> _Problem_
When checking the entries below, count every line with the word "PUMP", then give only that number.

> _Data_
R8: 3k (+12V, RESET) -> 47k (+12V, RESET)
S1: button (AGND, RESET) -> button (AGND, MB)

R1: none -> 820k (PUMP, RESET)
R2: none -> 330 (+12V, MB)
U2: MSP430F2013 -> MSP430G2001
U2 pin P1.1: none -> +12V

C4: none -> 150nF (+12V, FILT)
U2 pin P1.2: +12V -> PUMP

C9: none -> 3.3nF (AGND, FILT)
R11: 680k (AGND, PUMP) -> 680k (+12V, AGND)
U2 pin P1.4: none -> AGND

--

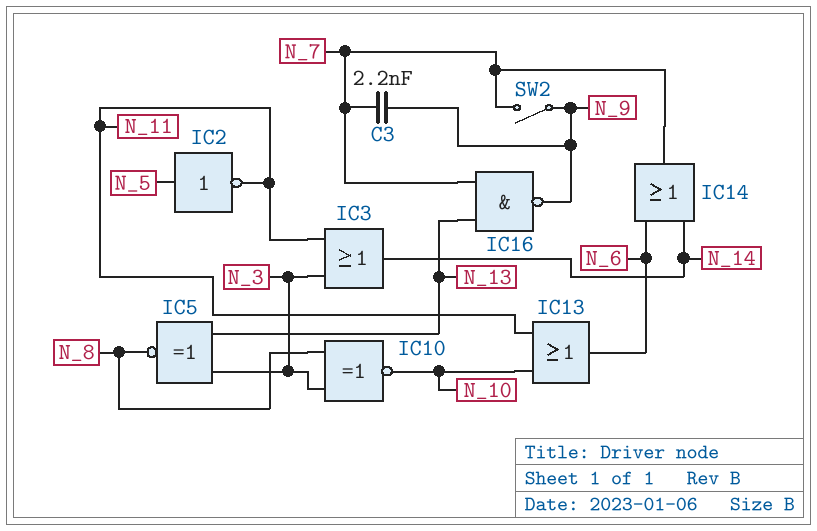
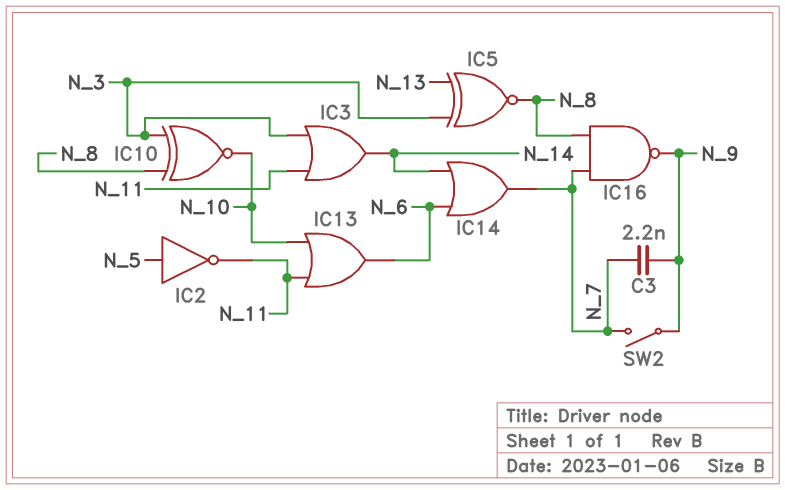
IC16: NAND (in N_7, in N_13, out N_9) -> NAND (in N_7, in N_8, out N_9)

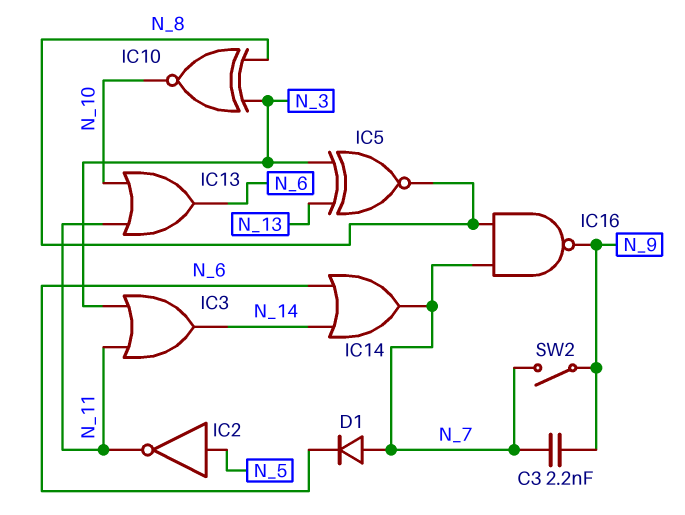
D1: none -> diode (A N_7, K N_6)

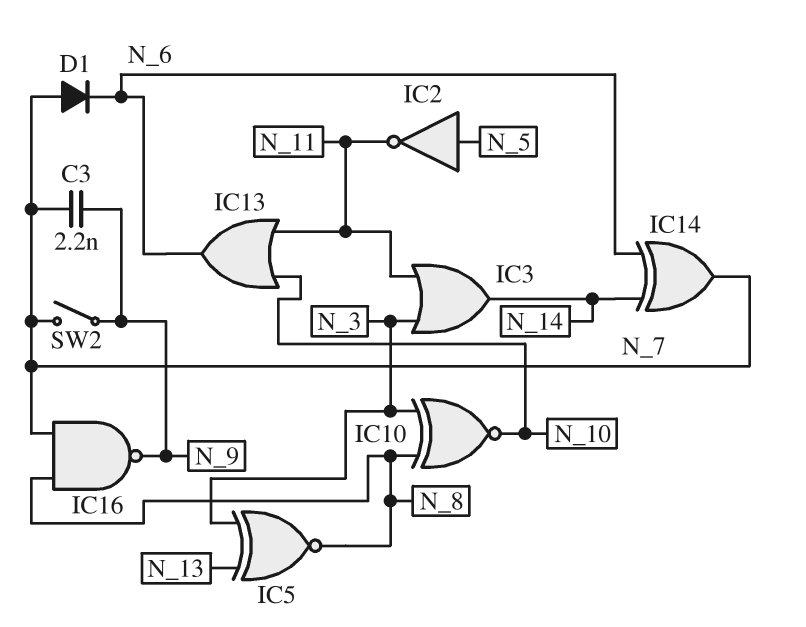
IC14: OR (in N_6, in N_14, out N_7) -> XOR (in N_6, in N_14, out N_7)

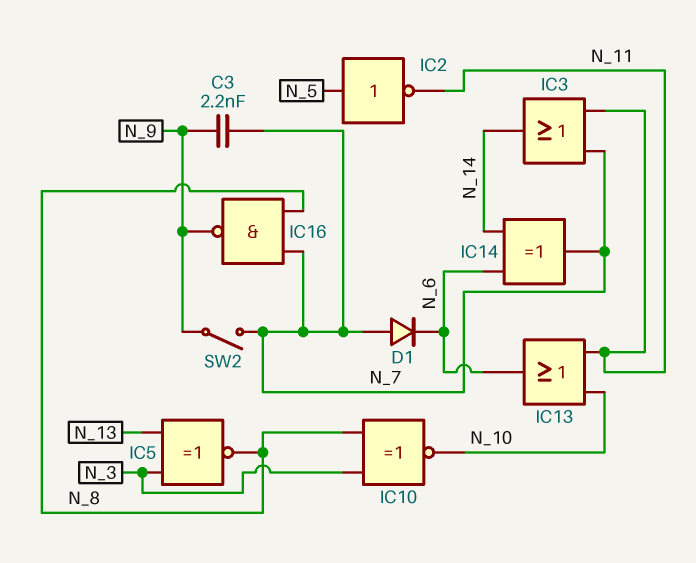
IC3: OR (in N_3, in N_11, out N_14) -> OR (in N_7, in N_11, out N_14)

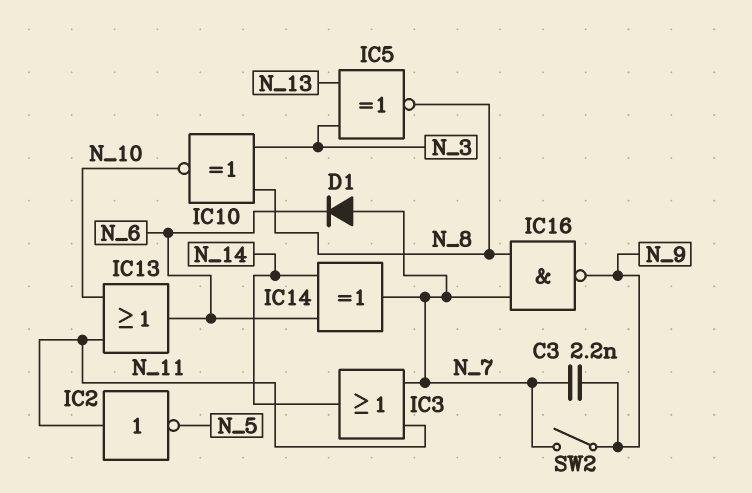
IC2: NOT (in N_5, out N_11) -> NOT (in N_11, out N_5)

...

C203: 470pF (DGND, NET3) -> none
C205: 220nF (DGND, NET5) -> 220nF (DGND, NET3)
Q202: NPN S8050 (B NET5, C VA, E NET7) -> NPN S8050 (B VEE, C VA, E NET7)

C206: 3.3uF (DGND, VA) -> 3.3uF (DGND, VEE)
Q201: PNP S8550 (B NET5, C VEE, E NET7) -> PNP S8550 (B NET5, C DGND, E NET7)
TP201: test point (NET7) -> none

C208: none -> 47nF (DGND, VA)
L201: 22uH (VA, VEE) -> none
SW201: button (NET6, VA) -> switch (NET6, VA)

> _Answer section_
3